### BRIEF
Every line of the records below from the line with "JP1 pin 2: COM -> +9V" up to and including the line with "U31: XNOR 74HC266" must be reproduced exactly, and no line outside that range.

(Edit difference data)
**********
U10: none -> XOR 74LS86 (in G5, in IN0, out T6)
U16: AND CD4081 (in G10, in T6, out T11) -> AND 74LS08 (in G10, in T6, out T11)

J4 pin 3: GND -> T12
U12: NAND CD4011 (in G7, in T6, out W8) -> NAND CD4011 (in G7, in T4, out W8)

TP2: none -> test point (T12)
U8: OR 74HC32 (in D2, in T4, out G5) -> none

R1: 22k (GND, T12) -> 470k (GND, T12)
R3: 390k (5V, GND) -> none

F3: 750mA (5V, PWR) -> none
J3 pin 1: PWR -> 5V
**********
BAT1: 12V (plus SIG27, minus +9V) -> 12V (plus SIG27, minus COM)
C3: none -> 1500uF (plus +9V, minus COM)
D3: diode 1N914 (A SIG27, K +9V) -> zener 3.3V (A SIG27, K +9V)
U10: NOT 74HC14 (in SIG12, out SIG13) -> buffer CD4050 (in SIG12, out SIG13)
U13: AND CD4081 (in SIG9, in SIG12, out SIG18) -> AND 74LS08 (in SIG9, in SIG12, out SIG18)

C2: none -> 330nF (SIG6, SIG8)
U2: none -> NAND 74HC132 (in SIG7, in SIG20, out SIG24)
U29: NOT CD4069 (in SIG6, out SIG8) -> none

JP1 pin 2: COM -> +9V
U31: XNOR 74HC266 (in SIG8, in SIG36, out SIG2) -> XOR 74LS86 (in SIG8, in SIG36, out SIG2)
**********
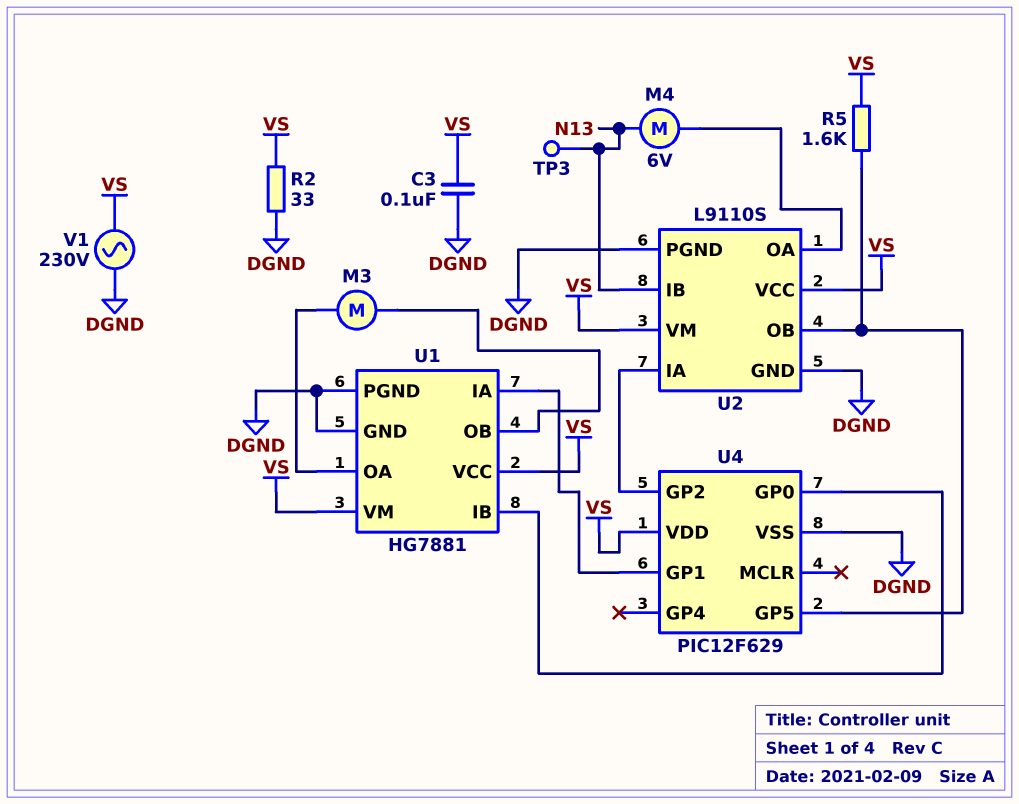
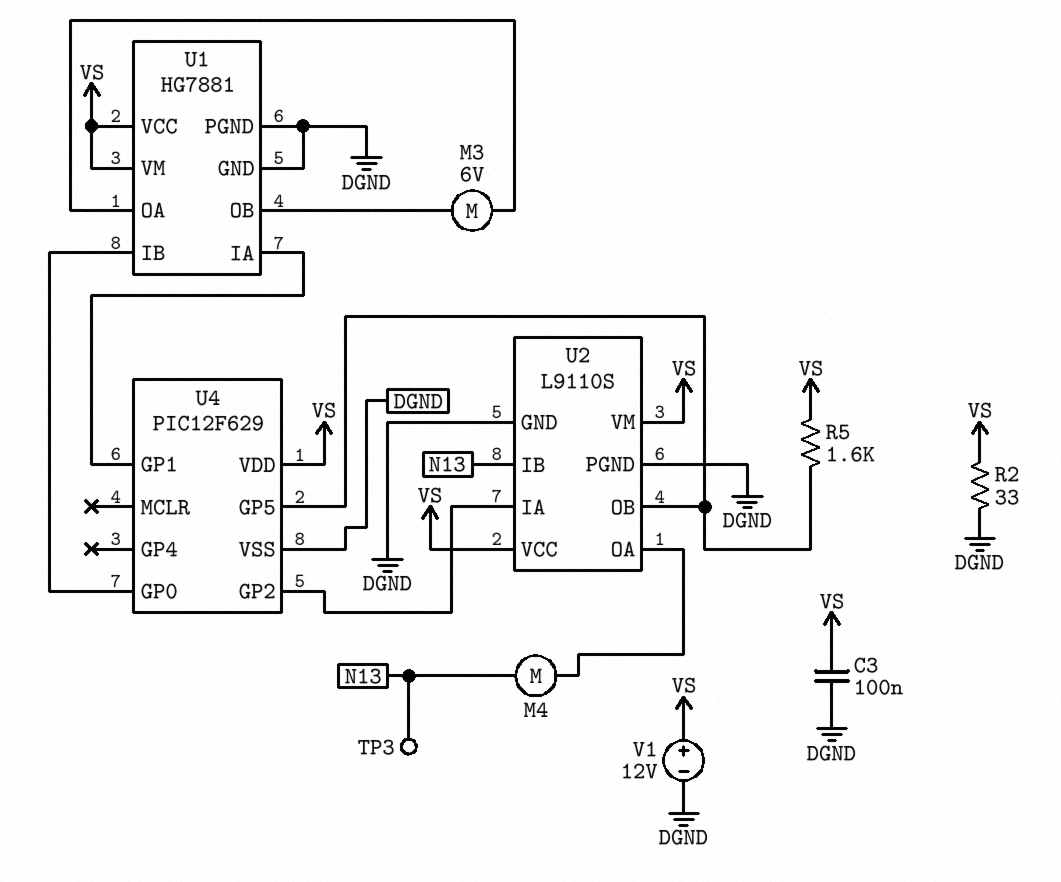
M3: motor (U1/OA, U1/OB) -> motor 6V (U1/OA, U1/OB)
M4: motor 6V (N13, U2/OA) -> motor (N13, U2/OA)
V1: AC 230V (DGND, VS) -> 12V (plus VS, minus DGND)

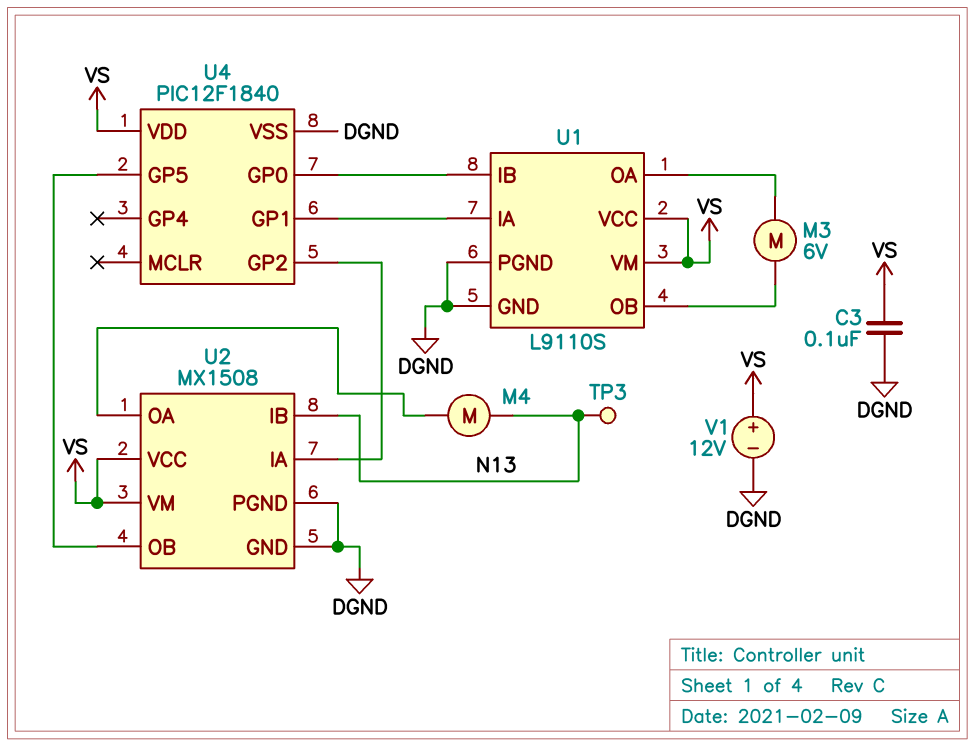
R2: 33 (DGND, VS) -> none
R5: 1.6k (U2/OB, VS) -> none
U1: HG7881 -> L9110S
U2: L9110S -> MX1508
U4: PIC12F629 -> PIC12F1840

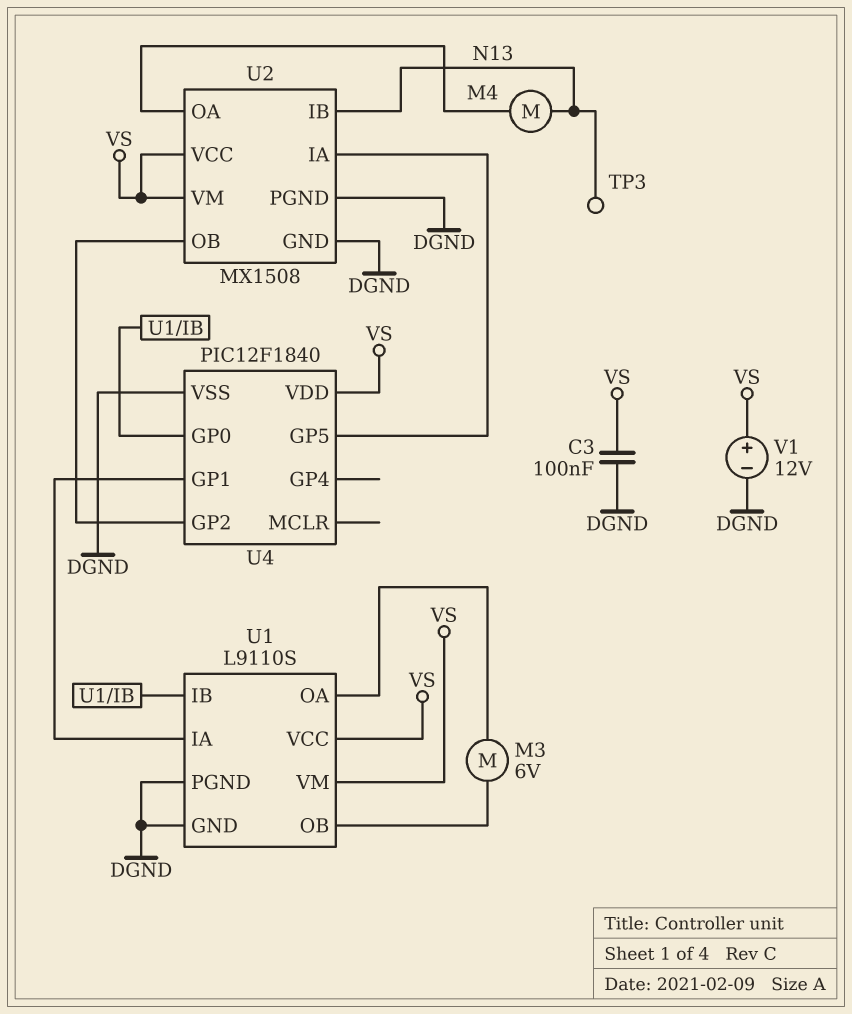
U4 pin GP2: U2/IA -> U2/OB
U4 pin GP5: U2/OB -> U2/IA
**********
### TASK OUTPUT
JP1 pin 2: COM -> +9V
U31: XNOR 74HC266 (in SIG8, in SIG36, out SIG2) -> XOR 74LS86 (in SIG8, in SIG36, out SIG2)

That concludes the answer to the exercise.